## [Records contained in a dataset]

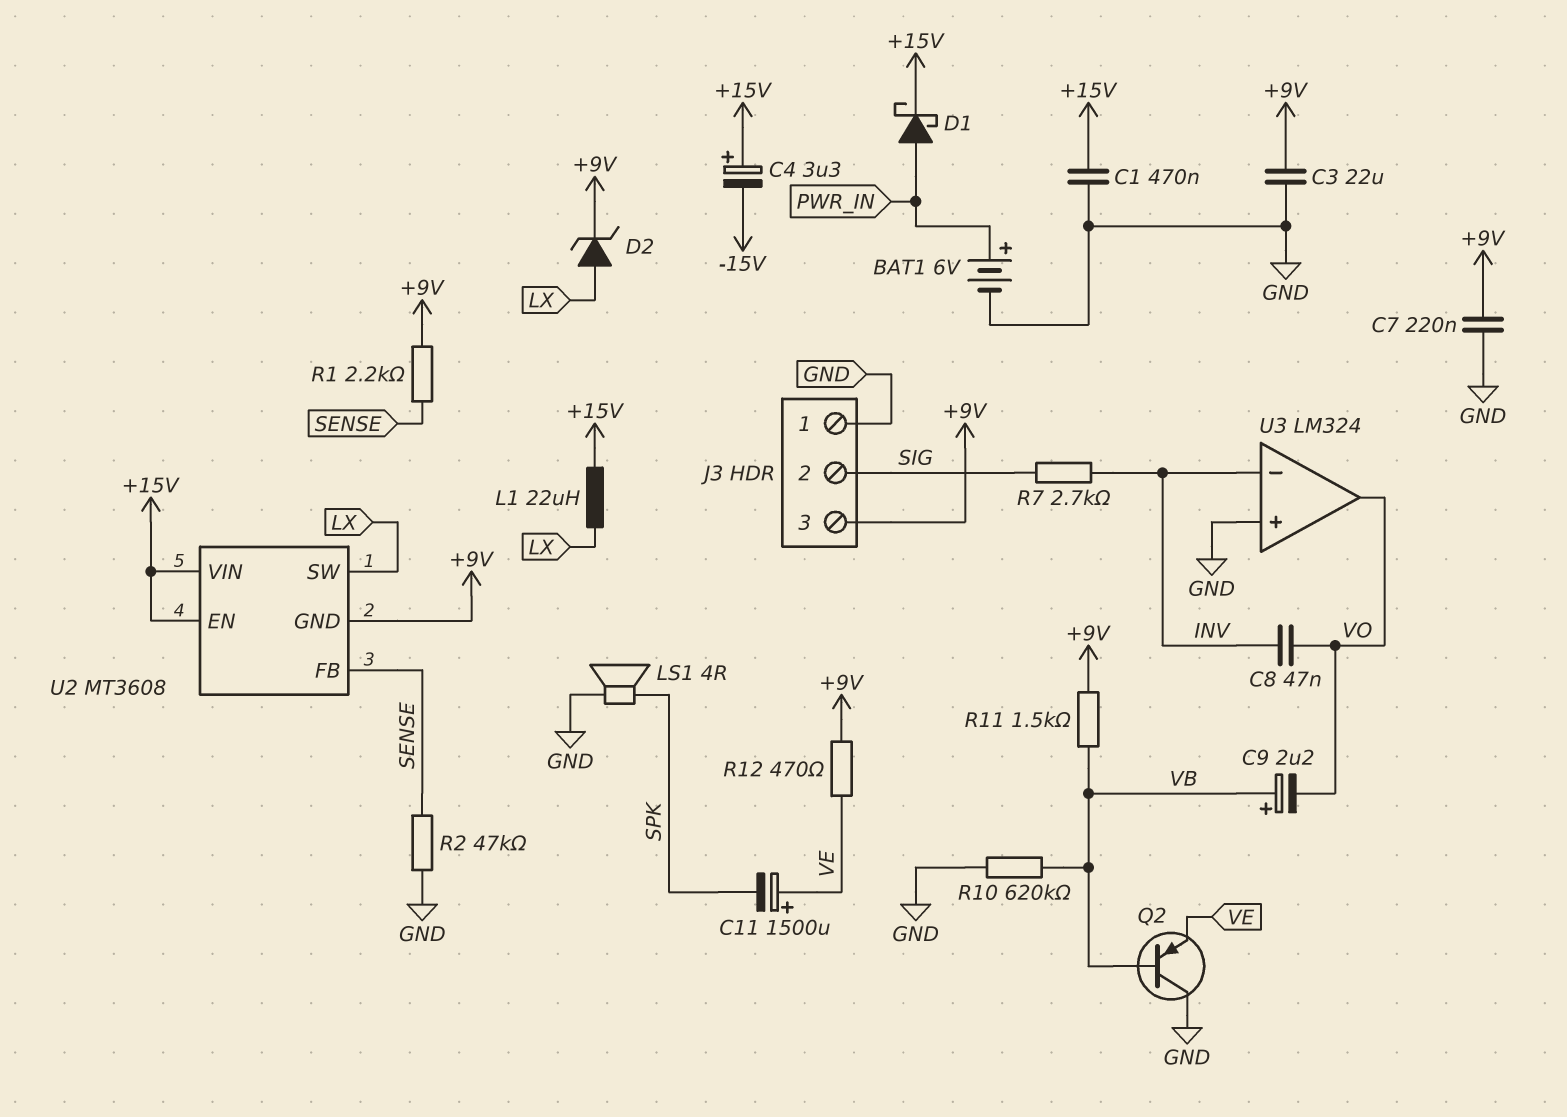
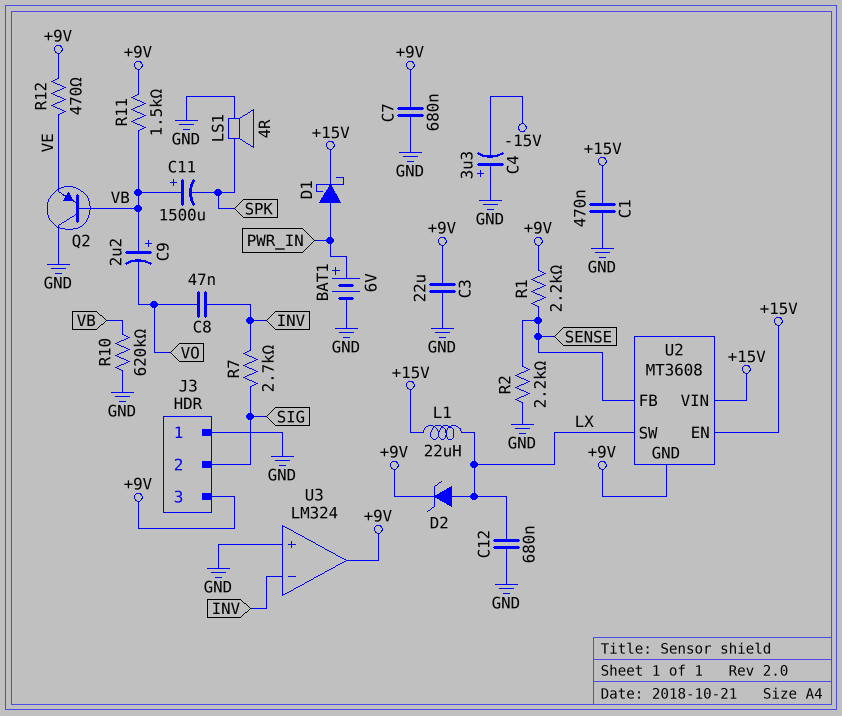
C4: 3.3uF (plus +15V, minus -15V) -> 3.3uF (plus GND, minus -15V)
C7: 220nF (+9V, GND) -> 680nF (+9V, GND)
C11: 1500uF (plus VE, minus SPK) -> 1500uF (plus VB, minus SPK)
C12: none -> 680nF (GND, LX)
R2: 47k (GND, SENSE) -> 2.2k (GND, SENSE)
U3 pin out: VO -> +9V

## [PROBLEM REQUIREMENTS]
In the entries, find every line holding "minus" and copy it.

## [PROBLEM SOLUTION]
C4: 3.3uF (plus +15V, minus -15V) -> 3.3uF (plus GND, minus -15V)
C11: 1500uF (plus VE, minus SPK) -> 1500uF (plus VB, minus SPK)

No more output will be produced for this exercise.